▶ Records shown
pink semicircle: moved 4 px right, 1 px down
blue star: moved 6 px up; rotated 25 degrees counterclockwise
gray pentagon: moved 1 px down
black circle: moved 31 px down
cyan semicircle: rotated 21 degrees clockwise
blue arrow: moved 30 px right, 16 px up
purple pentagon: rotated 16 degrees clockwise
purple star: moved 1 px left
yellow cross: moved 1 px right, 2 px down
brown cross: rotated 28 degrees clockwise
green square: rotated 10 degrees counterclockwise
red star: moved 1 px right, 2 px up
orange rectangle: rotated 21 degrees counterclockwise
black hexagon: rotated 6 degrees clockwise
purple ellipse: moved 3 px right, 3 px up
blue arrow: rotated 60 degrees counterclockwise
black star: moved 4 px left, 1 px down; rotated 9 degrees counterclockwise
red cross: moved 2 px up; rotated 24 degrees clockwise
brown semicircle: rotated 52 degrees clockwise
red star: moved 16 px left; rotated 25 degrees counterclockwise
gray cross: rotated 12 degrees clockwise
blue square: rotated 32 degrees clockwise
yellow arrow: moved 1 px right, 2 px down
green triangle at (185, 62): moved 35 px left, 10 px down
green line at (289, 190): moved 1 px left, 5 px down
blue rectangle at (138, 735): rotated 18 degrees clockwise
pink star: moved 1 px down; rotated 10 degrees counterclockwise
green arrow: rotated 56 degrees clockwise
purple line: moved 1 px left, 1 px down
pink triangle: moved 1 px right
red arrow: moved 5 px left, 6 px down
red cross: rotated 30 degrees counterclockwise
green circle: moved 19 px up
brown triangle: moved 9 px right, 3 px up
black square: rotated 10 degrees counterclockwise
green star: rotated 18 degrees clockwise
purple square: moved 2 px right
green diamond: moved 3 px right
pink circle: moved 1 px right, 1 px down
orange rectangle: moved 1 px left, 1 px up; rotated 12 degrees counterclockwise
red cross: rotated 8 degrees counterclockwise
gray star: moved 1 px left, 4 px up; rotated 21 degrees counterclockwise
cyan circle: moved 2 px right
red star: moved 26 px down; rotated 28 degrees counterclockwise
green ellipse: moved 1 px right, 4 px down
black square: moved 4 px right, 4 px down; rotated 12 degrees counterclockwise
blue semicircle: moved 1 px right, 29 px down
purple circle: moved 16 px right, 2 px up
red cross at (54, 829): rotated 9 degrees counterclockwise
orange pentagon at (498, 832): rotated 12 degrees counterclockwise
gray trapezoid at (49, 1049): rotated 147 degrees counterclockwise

▶ What to work on
Only the number is needed here: how many lines in the data contain "pink"?

▶ Solution
4